## What this task involves:
Beginning with the line containing "black dumbbell [383,98,407,137]" and ending at the last line of the data, set down every line exactly, leaving out all pictures.
++++++++
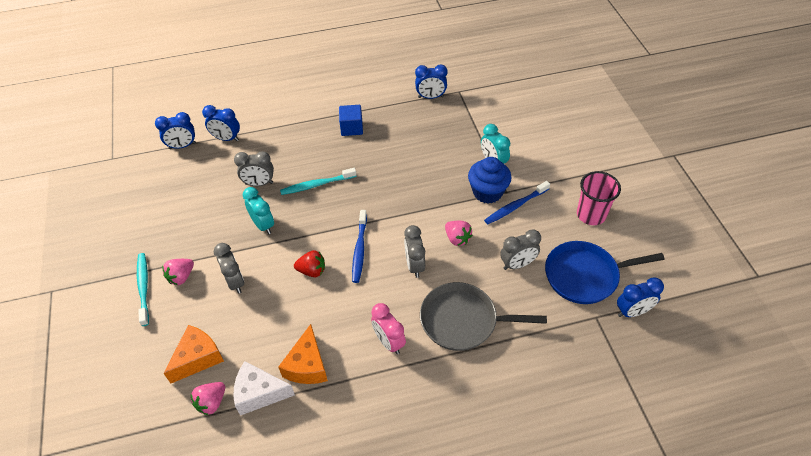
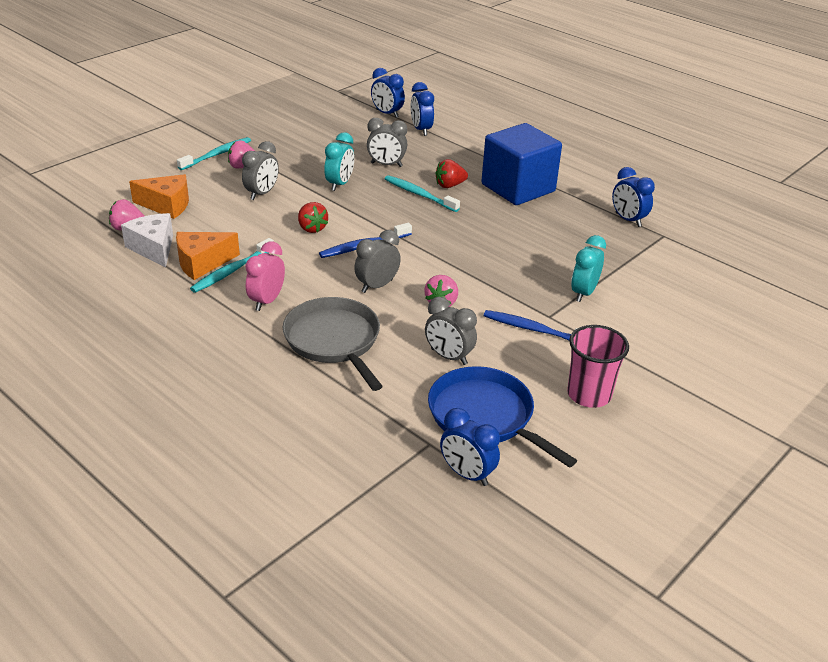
camera: 55 degrees right, 15 degrees down
grey clock [234,151,274,186] -> grey clock turned 45 degrees counterclockwise [367,118,407,167]
blue cube [339,105,363,136] -> blue cube [481,123,562,205], size x2.01
blue cupcake [468,157,511,203] -> none
none -> turquoise toothbrush [190,238,274,293]
none -> red strawberry [435,159,468,188]

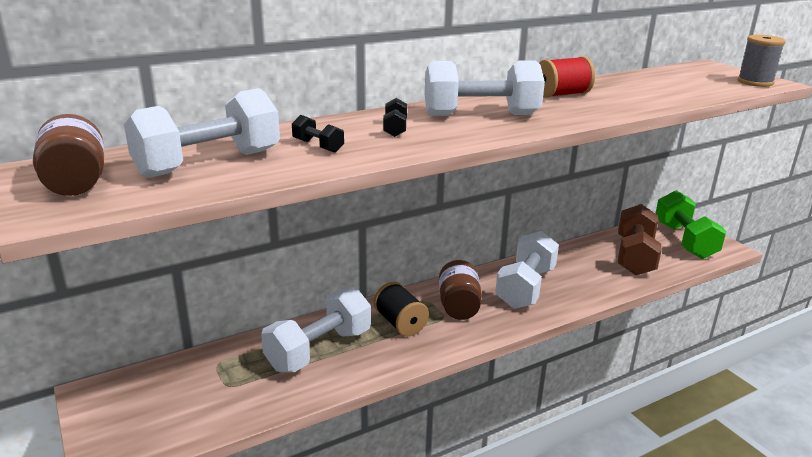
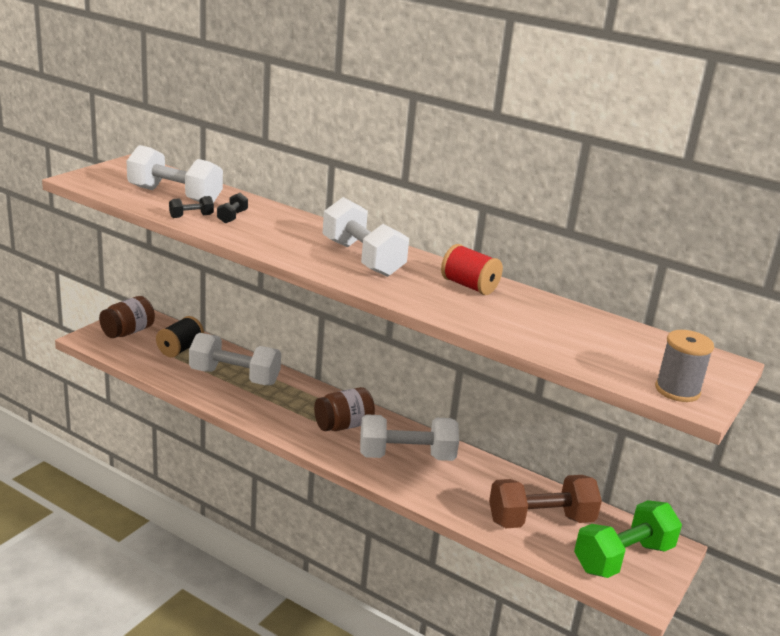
camera: 60 degrees right, 0 degrees up
brown jar [33,114,104,196] -> brown jar moved to [99,296,155,338]
black spool [374,282,429,336] -> black spool moved to [156,316,204,358]
black dumbbell [383,98,407,137] -> black dumbbell moved to [169,196,214,218]

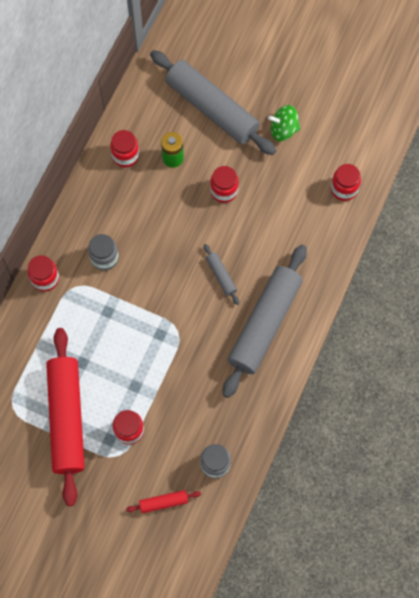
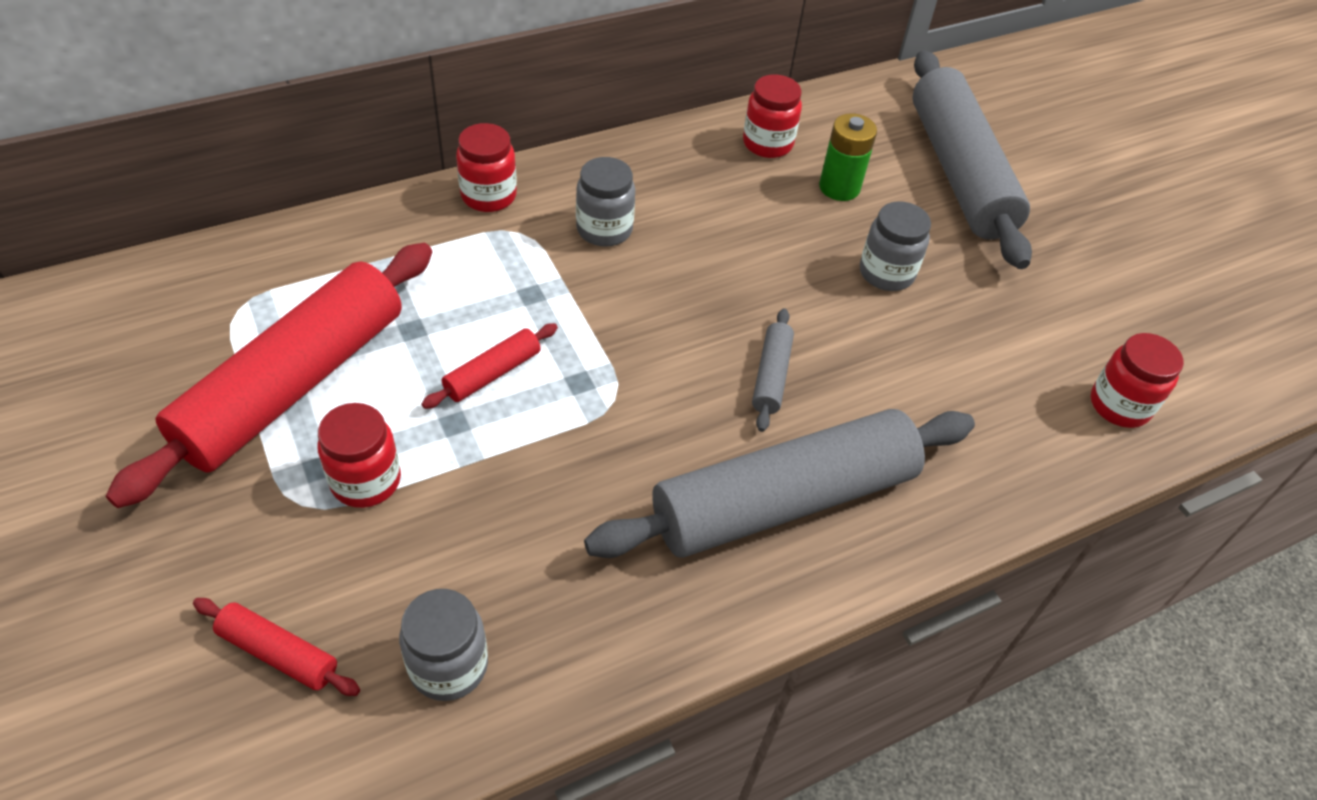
camera: 35 degrees right, 20 degrees down
red jar [210,166,239,203] -> grey jar [860,201,931,291]
green spinning top [268,105,300,141] -> none
none -> red rolling pin [422,323,558,409]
++++++++
## Solution for this problem:
black dumbbell [383,98,407,137] -> black dumbbell moved to [169,196,214,218]

camera: 35 degrees right, 20 degrees down
red jar [210,166,239,203] -> grey jar [860,201,931,291]
green spinning top [268,105,300,141] -> none
none -> red rolling pin [422,323,558,409]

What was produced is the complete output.